Instructions to follow: In the listing that follows, copy out each line that includes the word "dispenser".

Source material:
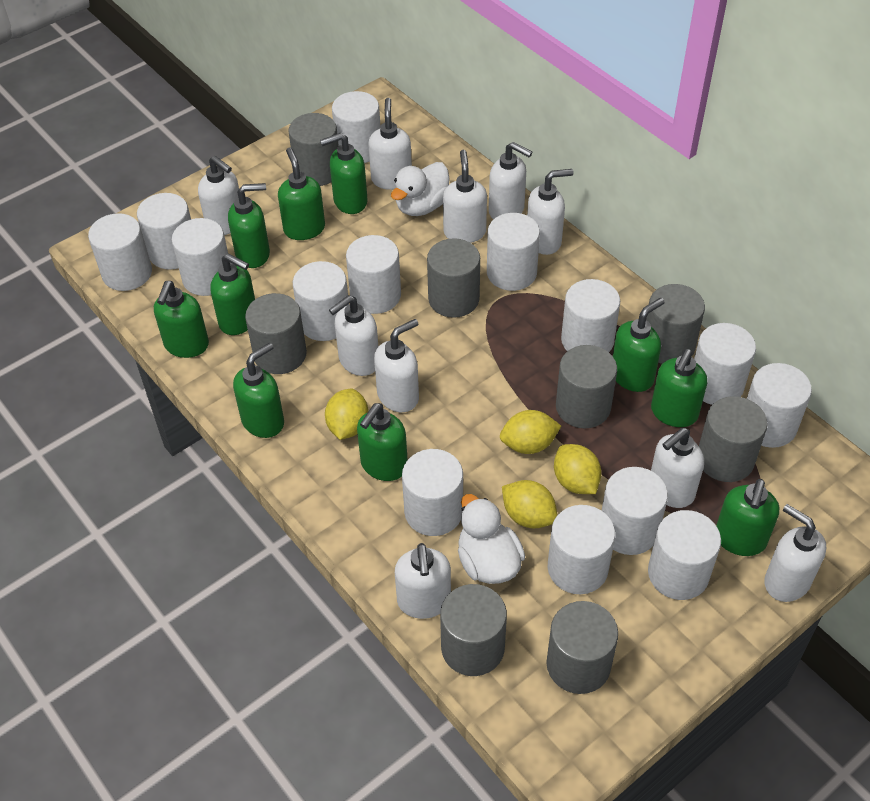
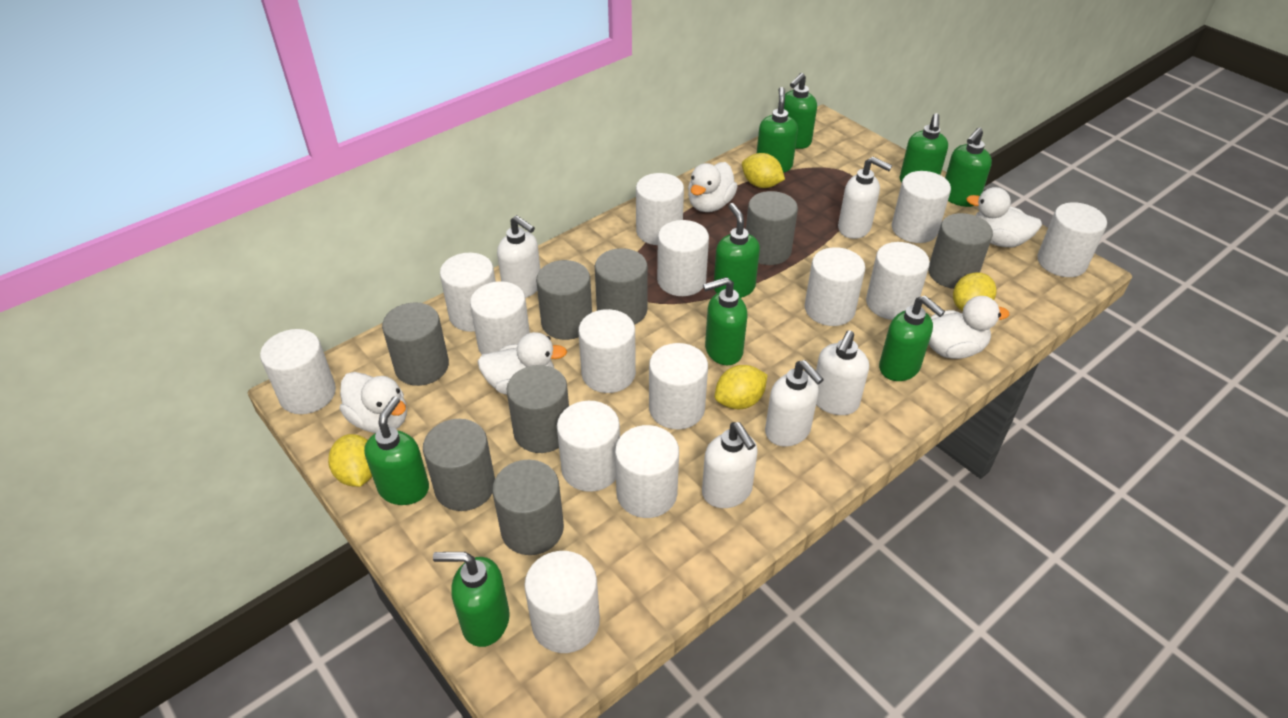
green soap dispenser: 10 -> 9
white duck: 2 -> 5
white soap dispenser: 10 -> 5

==

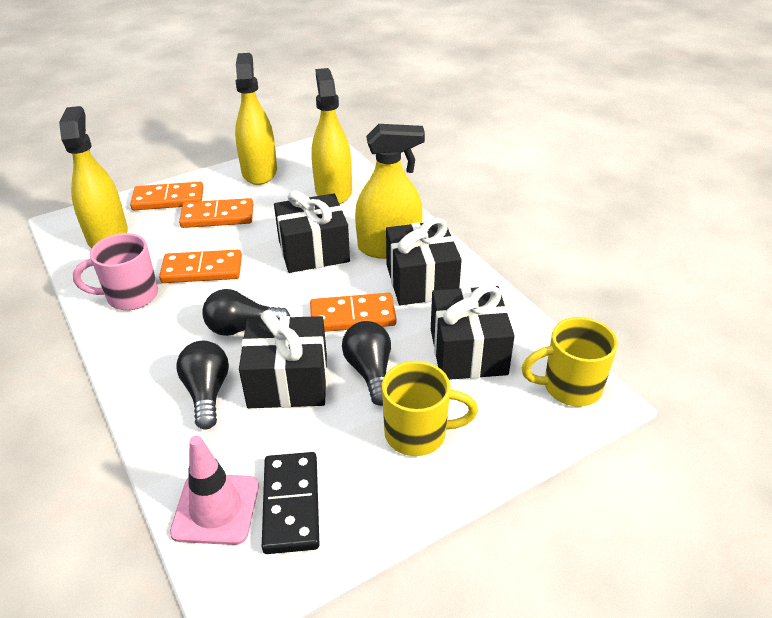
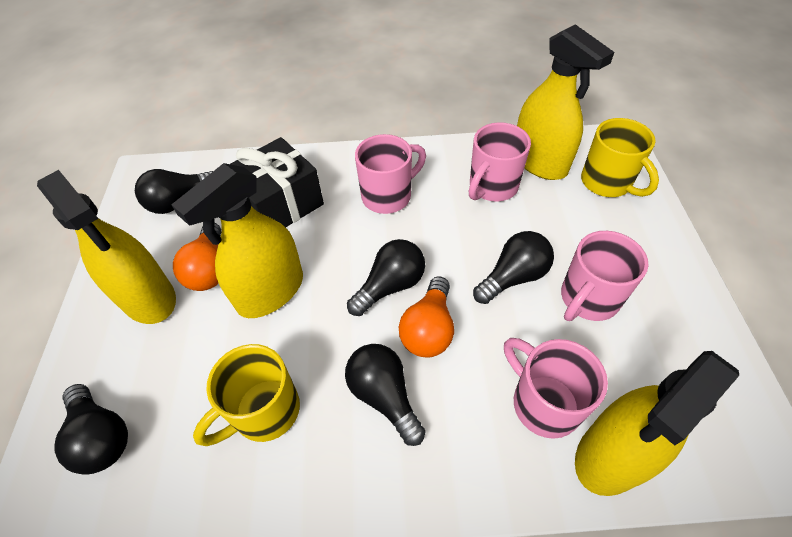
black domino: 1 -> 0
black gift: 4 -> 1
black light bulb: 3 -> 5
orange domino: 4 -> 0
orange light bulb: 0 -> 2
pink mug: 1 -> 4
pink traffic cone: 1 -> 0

* * *

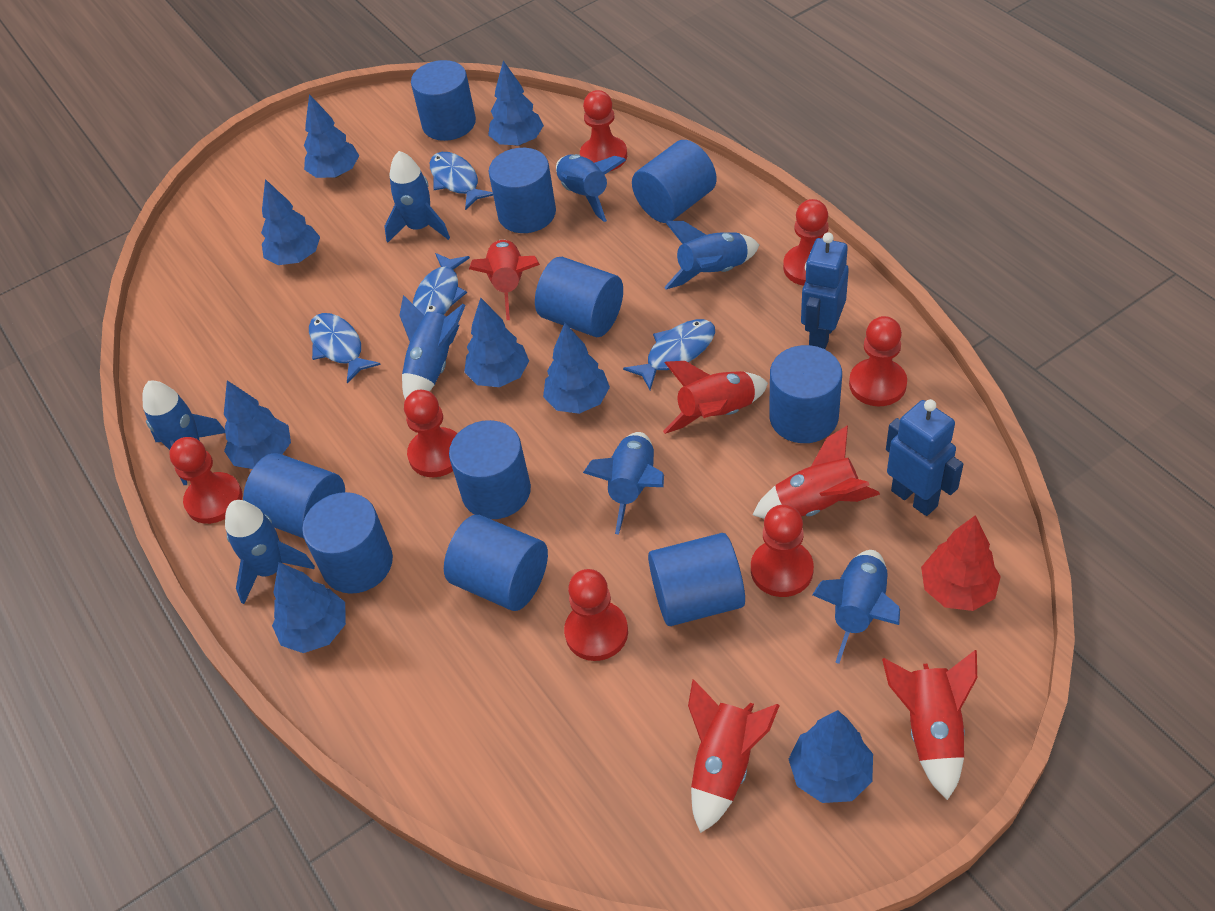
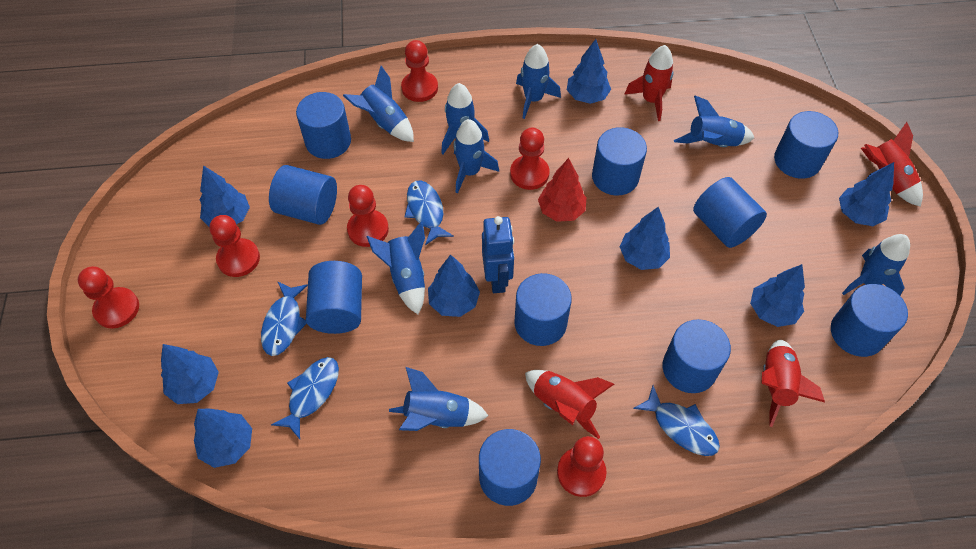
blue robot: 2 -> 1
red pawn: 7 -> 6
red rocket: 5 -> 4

Written solution:
green soap dispenser: 10 -> 9
white soap dispenser: 10 -> 5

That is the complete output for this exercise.